(Work request) Having located "(189, 423) = (318, 127): black lamp -> none" in the records below, repeat exactly the line it is on and all subsequent lines, ending with the last.

[Source data]
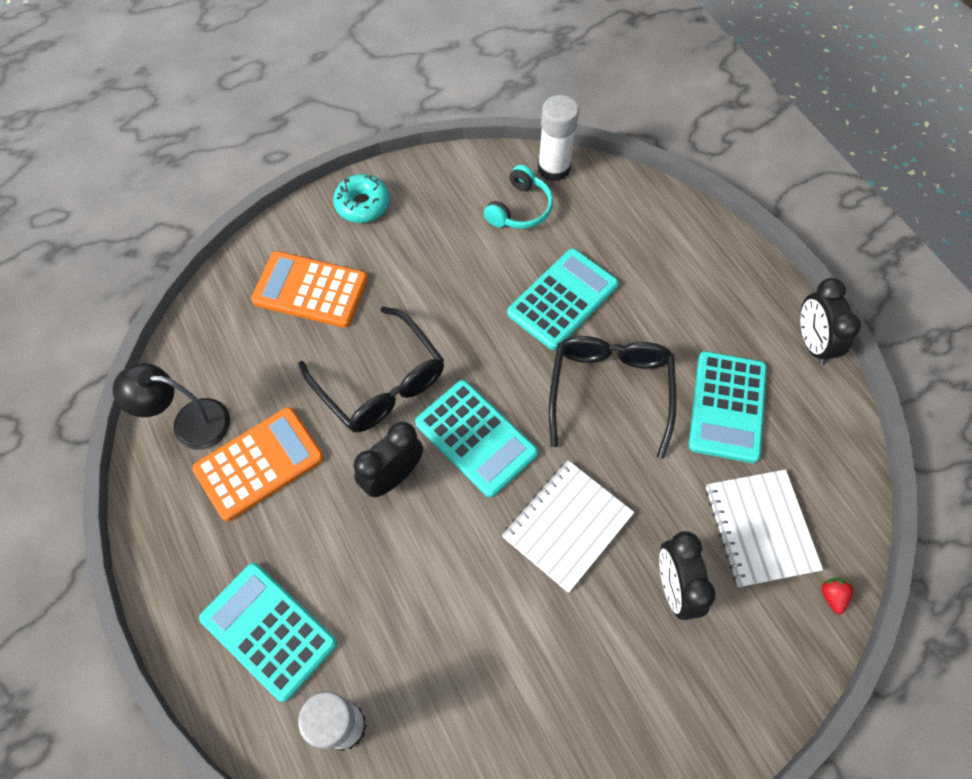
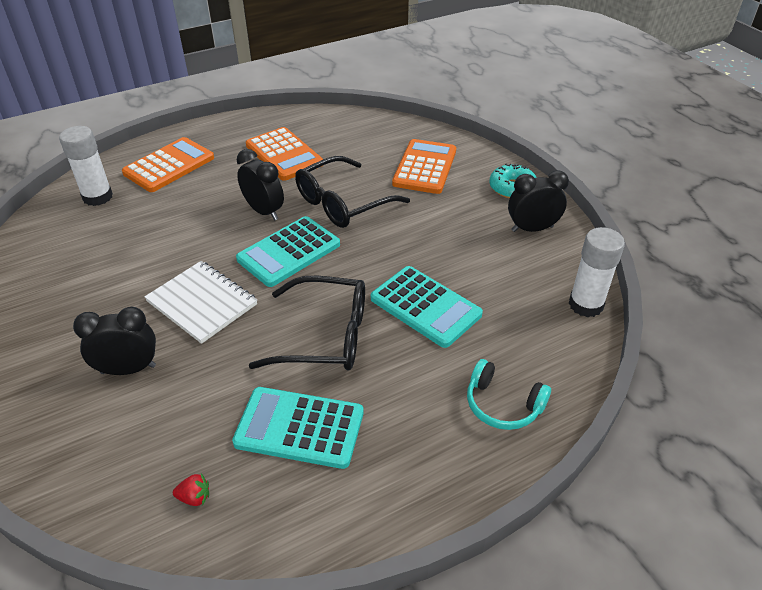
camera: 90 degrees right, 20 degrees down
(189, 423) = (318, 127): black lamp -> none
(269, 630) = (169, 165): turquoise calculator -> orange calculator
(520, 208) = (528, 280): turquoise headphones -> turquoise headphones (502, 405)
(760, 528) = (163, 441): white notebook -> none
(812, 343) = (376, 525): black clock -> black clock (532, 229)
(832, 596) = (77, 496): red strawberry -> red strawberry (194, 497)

(Result for this exercise)
(189, 423) = (318, 127): black lamp -> none
(269, 630) = (169, 165): turquoise calculator -> orange calculator
(520, 208) = (528, 280): turquoise headphones -> turquoise headphones (502, 405)
(760, 528) = (163, 441): white notebook -> none
(812, 343) = (376, 525): black clock -> black clock (532, 229)
(832, 596) = (77, 496): red strawberry -> red strawberry (194, 497)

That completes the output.